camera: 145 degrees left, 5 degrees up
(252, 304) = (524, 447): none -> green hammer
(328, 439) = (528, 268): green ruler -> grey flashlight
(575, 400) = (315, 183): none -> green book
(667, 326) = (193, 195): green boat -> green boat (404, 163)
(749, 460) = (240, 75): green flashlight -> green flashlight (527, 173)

========================

◆ DIRECTIONS FOR THIS TASK: Once the line with "(575, 400) = (315, 183): none -> green book" is found, transcribe it and each line after it through the final line of the entries, exactly and only.

◆ ANSWER BOX:
(575, 400) = (315, 183): none -> green book
(667, 326) = (193, 195): green boat -> green boat (404, 163)
(749, 460) = (240, 75): green flashlight -> green flashlight (527, 173)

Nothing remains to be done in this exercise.